Starting at the line that contains "(113, 294) = (158, 347): purple", return every line down to the end of the records below, exactly as written.

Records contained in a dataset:
· · ·

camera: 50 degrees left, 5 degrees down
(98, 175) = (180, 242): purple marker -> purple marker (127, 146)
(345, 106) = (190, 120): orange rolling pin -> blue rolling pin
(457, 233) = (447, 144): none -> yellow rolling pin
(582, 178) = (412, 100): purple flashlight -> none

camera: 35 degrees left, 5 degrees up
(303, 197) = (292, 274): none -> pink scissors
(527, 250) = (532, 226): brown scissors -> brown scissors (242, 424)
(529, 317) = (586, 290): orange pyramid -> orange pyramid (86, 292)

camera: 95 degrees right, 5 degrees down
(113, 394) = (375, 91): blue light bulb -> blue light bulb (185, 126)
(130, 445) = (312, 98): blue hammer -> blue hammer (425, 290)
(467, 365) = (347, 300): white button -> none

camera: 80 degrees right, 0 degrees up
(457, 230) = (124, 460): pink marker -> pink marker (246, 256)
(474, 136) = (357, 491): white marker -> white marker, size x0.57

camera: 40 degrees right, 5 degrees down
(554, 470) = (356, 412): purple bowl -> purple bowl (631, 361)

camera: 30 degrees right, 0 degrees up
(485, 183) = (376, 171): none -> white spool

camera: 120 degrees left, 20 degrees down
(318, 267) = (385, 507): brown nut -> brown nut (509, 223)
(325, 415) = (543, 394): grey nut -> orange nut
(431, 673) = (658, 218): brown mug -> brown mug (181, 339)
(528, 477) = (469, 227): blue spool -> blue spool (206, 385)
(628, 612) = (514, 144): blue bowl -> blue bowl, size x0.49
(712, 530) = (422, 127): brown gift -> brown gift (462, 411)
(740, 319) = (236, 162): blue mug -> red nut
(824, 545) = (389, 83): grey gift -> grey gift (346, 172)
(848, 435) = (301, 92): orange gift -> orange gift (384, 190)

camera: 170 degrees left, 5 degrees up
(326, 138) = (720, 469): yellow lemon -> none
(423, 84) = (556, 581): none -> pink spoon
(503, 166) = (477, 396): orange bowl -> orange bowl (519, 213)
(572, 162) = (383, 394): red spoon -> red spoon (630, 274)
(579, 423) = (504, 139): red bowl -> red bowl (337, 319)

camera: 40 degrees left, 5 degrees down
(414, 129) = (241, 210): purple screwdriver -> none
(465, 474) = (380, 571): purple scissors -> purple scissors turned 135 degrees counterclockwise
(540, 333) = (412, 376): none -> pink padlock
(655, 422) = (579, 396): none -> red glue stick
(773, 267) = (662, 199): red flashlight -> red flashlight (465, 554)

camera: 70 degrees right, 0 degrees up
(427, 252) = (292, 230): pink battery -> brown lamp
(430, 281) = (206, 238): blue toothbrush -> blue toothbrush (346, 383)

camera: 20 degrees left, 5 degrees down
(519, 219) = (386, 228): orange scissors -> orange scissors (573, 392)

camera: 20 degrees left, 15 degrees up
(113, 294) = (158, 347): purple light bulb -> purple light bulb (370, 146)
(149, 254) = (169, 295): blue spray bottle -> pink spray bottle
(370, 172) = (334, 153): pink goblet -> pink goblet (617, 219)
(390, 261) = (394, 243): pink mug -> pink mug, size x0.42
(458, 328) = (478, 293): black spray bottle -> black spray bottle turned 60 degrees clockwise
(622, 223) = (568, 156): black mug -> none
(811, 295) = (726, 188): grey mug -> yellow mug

· · ·

→ **ANSWER TO THE EXERCISE**
(113, 294) = (158, 347): purple light bulb -> purple light bulb (370, 146)
(149, 254) = (169, 295): blue spray bottle -> pink spray bottle
(370, 172) = (334, 153): pink goblet -> pink goblet (617, 219)
(390, 261) = (394, 243): pink mug -> pink mug, size x0.42
(458, 328) = (478, 293): black spray bottle -> black spray bottle turned 60 degrees clockwise
(622, 223) = (568, 156): black mug -> none
(811, 295) = (726, 188): grey mug -> yellow mug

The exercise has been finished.